Would you please retype, exactly, the lines of the listing below between the line with "(336, 633) = (453, 391): brown jar -> red jar" and the line with "(443, 480) = (597, 178): red cup -> none", inclusive?

▶ _EXERCISE DATA_
::::::
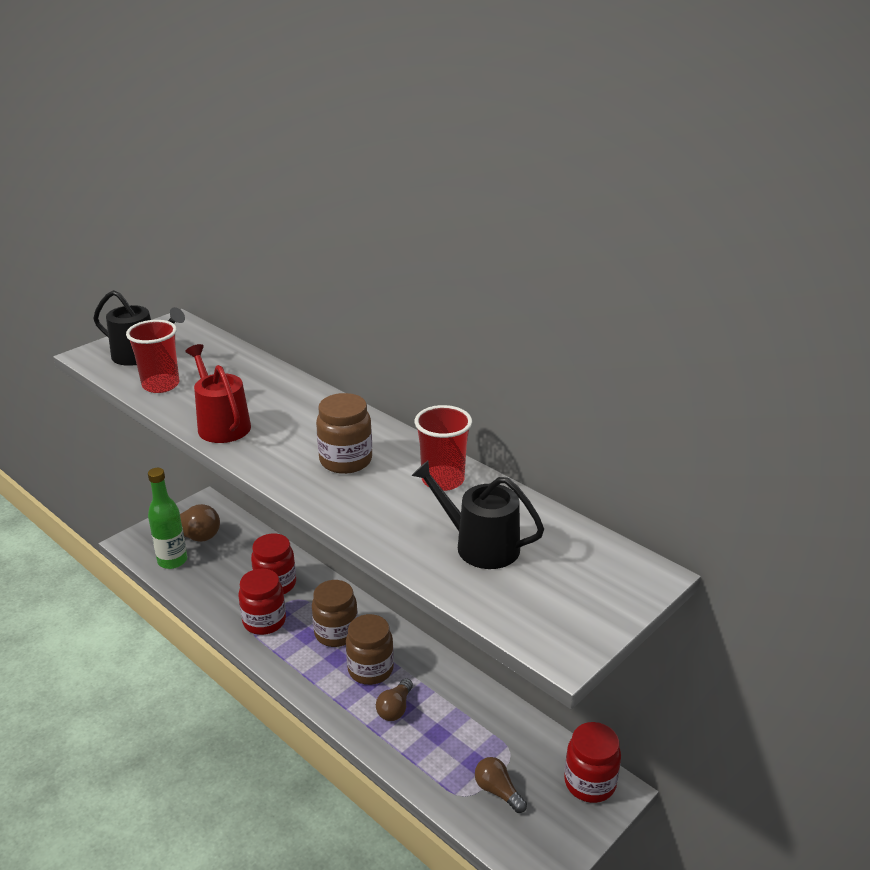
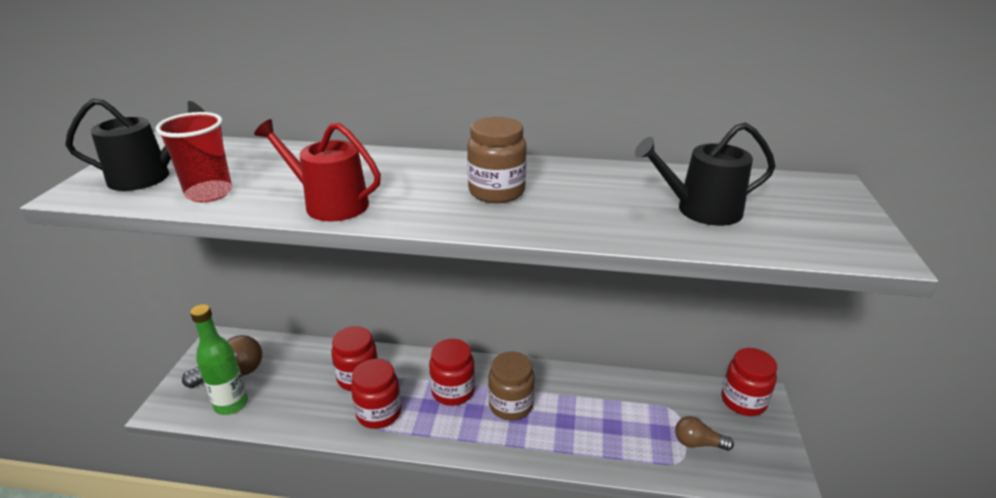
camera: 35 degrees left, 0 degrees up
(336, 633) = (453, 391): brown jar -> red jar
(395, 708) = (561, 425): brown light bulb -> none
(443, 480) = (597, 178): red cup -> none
::::::
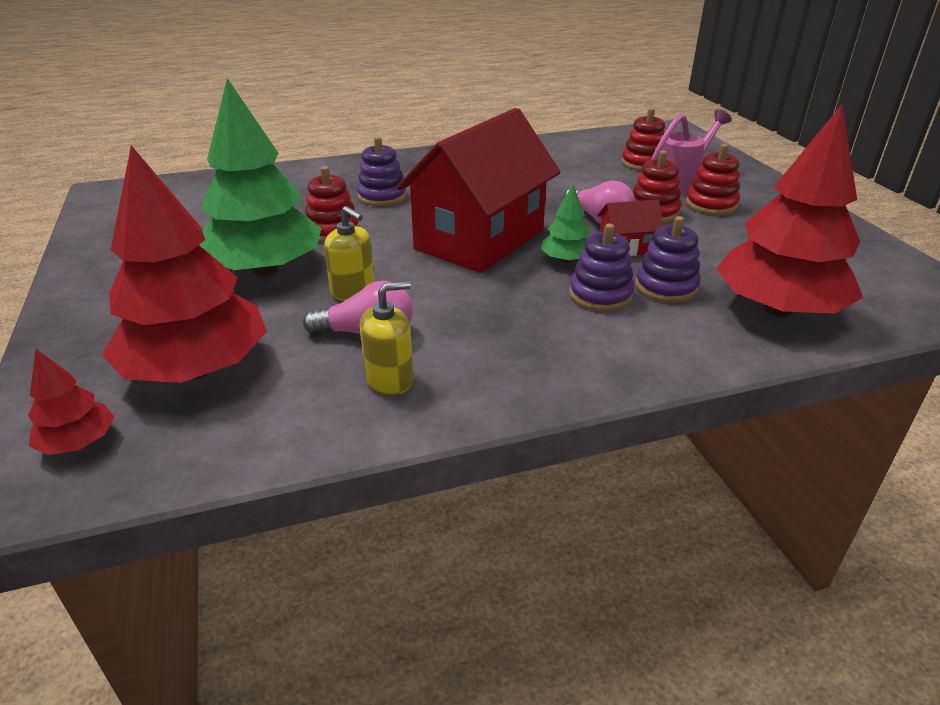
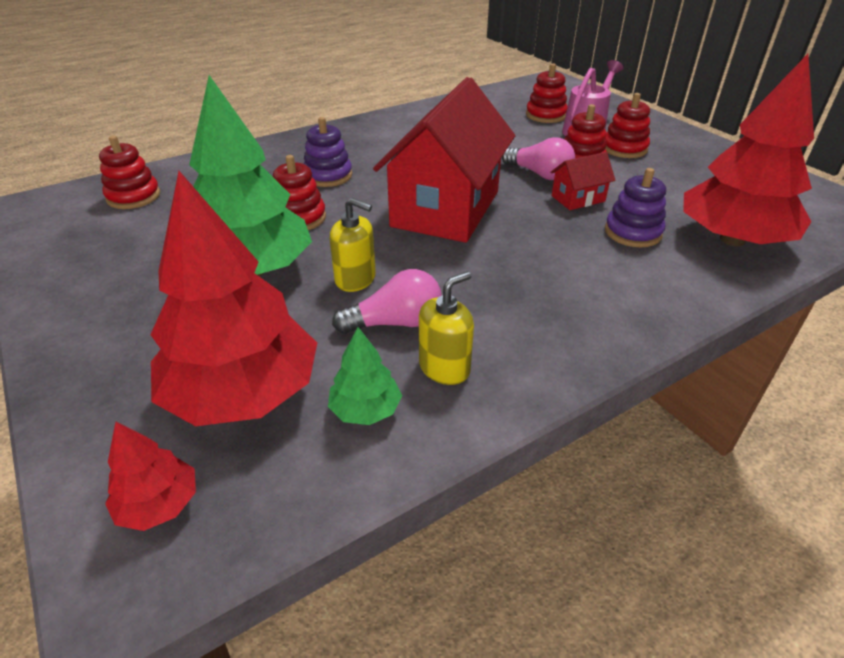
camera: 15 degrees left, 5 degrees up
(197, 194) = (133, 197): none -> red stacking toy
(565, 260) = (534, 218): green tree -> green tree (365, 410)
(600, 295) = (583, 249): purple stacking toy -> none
::::::
▶ _PROBLEM SOLUTION_
(336, 633) = (453, 391): brown jar -> red jar
(395, 708) = (561, 425): brown light bulb -> none
(443, 480) = (597, 178): red cup -> none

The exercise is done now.